Recorded data:
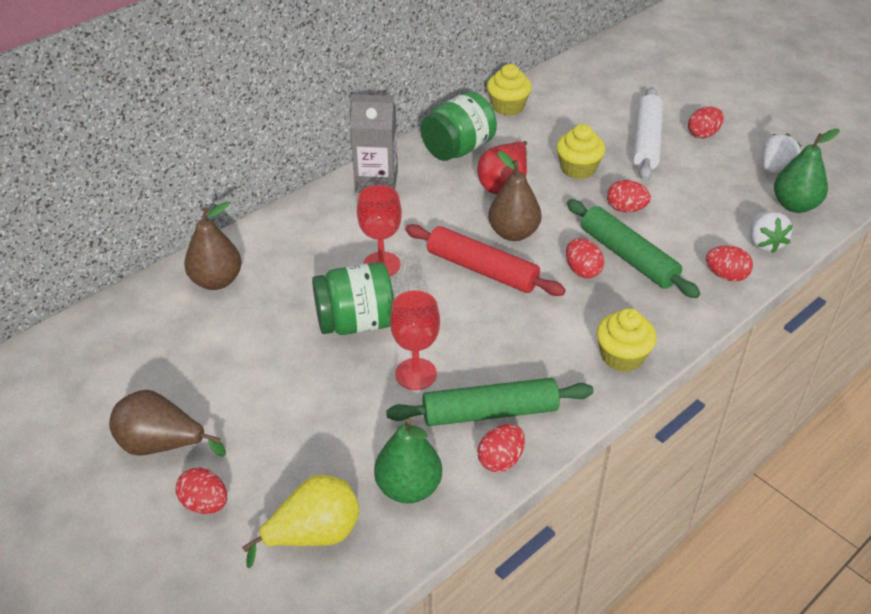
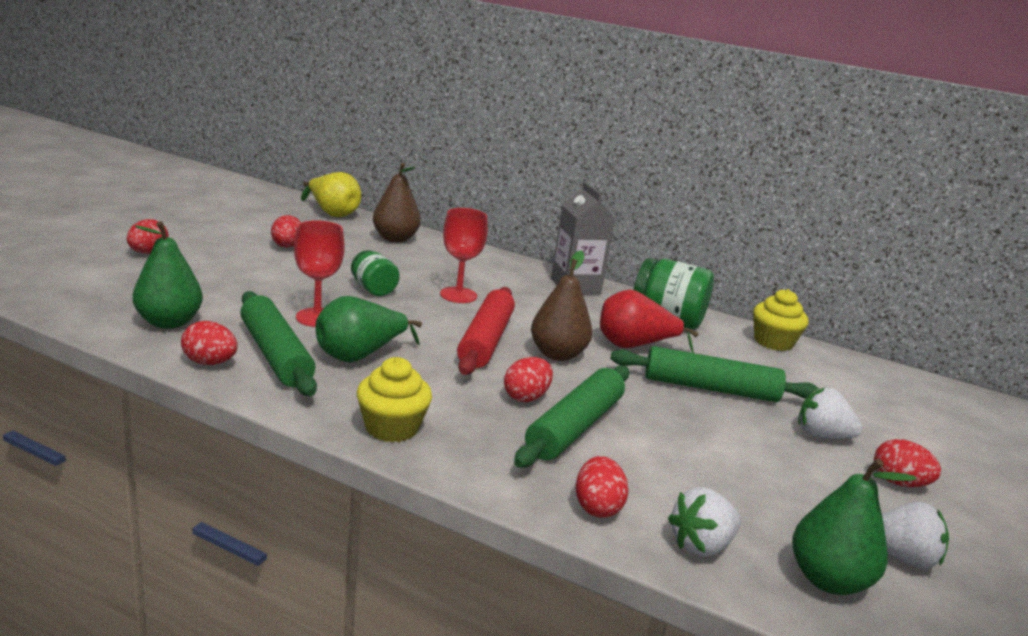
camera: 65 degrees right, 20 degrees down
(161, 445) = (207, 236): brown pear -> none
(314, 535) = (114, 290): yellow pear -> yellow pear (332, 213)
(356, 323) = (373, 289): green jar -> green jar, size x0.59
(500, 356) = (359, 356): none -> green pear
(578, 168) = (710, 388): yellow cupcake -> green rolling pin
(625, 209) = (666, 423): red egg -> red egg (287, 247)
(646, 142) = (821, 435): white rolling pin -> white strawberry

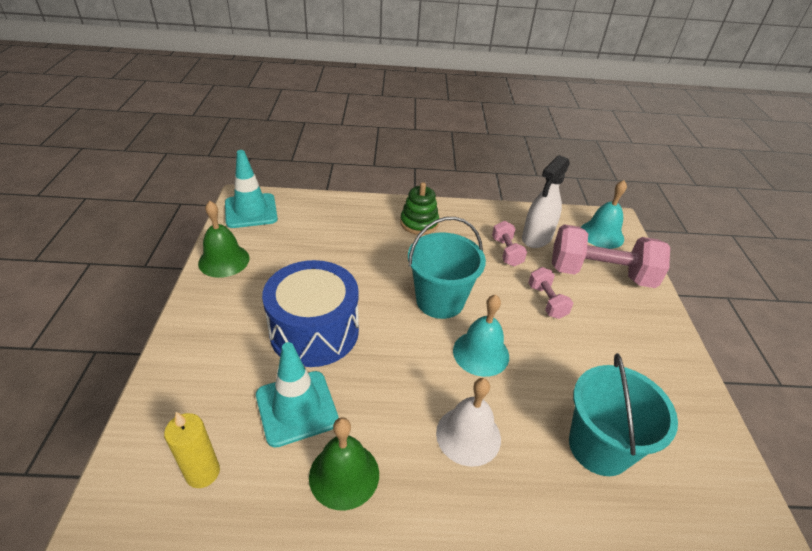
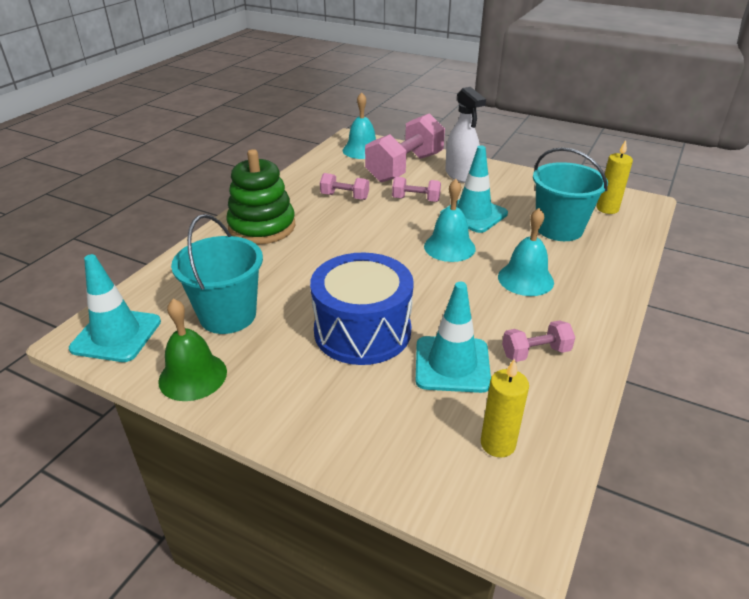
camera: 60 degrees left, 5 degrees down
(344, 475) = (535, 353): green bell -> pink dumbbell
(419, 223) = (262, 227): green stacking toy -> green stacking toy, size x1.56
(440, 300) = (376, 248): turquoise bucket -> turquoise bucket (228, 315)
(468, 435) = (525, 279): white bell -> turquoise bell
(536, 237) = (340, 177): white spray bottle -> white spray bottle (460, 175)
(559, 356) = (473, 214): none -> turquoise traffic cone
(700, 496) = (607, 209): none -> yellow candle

Problem statement
Reproduce the entries exactly. Do not carry over any picture.

Solution to the problem
camera: 65 degrees right, 20 degrees down
(161, 445) = (207, 236): brown pear -> none
(314, 535) = (114, 290): yellow pear -> yellow pear (332, 213)
(356, 323) = (373, 289): green jar -> green jar, size x0.59
(500, 356) = (359, 356): none -> green pear
(578, 168) = (710, 388): yellow cupcake -> green rolling pin
(625, 209) = (666, 423): red egg -> red egg (287, 247)
(646, 142) = (821, 435): white rolling pin -> white strawberry

camera: 60 degrees left, 5 degrees down
(344, 475) = (535, 353): green bell -> pink dumbbell
(419, 223) = (262, 227): green stacking toy -> green stacking toy, size x1.56
(440, 300) = (376, 248): turquoise bucket -> turquoise bucket (228, 315)
(468, 435) = (525, 279): white bell -> turquoise bell
(536, 237) = (340, 177): white spray bottle -> white spray bottle (460, 175)
(559, 356) = (473, 214): none -> turquoise traffic cone
(700, 496) = (607, 209): none -> yellow candle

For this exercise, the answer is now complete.